*TASK STATEMENT*:
Are you able to retype all the records below exactly?

*SOURCE DATA*:
+===+
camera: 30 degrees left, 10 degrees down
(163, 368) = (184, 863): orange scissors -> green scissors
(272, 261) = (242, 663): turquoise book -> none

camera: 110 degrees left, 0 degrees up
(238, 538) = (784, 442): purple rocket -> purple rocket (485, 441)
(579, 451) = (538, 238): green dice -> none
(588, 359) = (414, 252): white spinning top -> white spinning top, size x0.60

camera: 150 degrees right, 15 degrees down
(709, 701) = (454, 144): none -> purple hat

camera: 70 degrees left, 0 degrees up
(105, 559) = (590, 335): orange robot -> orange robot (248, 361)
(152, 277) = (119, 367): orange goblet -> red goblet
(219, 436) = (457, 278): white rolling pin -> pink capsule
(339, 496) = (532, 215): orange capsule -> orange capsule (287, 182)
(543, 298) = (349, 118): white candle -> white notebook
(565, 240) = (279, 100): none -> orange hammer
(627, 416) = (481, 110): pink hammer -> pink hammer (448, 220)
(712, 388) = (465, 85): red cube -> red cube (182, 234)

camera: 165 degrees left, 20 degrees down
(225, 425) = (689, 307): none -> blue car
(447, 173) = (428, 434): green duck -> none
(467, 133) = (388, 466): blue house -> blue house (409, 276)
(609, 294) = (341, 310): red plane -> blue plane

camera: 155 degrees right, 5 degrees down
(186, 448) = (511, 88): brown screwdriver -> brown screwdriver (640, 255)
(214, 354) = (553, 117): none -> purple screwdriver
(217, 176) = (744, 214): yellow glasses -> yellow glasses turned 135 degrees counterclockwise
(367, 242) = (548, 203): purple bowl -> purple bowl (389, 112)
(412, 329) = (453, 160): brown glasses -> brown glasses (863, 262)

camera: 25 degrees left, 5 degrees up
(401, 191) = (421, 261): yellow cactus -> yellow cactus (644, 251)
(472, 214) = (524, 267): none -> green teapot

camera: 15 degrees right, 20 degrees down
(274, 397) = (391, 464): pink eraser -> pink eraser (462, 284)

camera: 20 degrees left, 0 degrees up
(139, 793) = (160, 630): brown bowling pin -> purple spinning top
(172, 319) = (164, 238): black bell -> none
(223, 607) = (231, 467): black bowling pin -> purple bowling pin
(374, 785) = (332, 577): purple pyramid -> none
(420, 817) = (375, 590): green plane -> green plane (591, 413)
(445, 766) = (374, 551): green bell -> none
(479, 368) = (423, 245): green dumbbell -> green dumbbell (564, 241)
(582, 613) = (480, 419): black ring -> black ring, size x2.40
+===+
*OUTPUT FOR THIS TASK*:
camera: 30 degrees left, 10 degrees down
(163, 368) = (184, 863): orange scissors -> green scissors
(272, 261) = (242, 663): turquoise book -> none

camera: 110 degrees left, 0 degrees up
(238, 538) = (784, 442): purple rocket -> purple rocket (485, 441)
(579, 451) = (538, 238): green dice -> none
(588, 359) = (414, 252): white spinning top -> white spinning top, size x0.60

camera: 150 degrees right, 15 degrees down
(709, 701) = (454, 144): none -> purple hat

camera: 70 degrees left, 0 degrees up
(105, 559) = (590, 335): orange robot -> orange robot (248, 361)
(152, 277) = (119, 367): orange goblet -> red goblet
(219, 436) = (457, 278): white rolling pin -> pink capsule
(339, 496) = (532, 215): orange capsule -> orange capsule (287, 182)
(543, 298) = (349, 118): white candle -> white notebook
(565, 240) = (279, 100): none -> orange hammer
(627, 416) = (481, 110): pink hammer -> pink hammer (448, 220)
(712, 388) = (465, 85): red cube -> red cube (182, 234)

camera: 165 degrees left, 20 degrees down
(225, 425) = (689, 307): none -> blue car
(447, 173) = (428, 434): green duck -> none
(467, 133) = (388, 466): blue house -> blue house (409, 276)
(609, 294) = (341, 310): red plane -> blue plane

camera: 155 degrees right, 5 degrees down
(186, 448) = (511, 88): brown screwdriver -> brown screwdriver (640, 255)
(214, 354) = (553, 117): none -> purple screwdriver
(217, 176) = (744, 214): yellow glasses -> yellow glasses turned 135 degrees counterclockwise
(367, 242) = (548, 203): purple bowl -> purple bowl (389, 112)
(412, 329) = (453, 160): brown glasses -> brown glasses (863, 262)

camera: 25 degrees left, 5 degrees up
(401, 191) = (421, 261): yellow cactus -> yellow cactus (644, 251)
(472, 214) = (524, 267): none -> green teapot

camera: 15 degrees right, 20 degrees down
(274, 397) = (391, 464): pink eraser -> pink eraser (462, 284)

camera: 20 degrees left, 0 degrees up
(139, 793) = (160, 630): brown bowling pin -> purple spinning top
(172, 319) = (164, 238): black bell -> none
(223, 607) = (231, 467): black bowling pin -> purple bowling pin
(374, 785) = (332, 577): purple pyramid -> none
(420, 817) = (375, 590): green plane -> green plane (591, 413)
(445, 766) = (374, 551): green bell -> none
(479, 368) = (423, 245): green dumbbell -> green dumbbell (564, 241)
(582, 613) = (480, 419): black ring -> black ring, size x2.40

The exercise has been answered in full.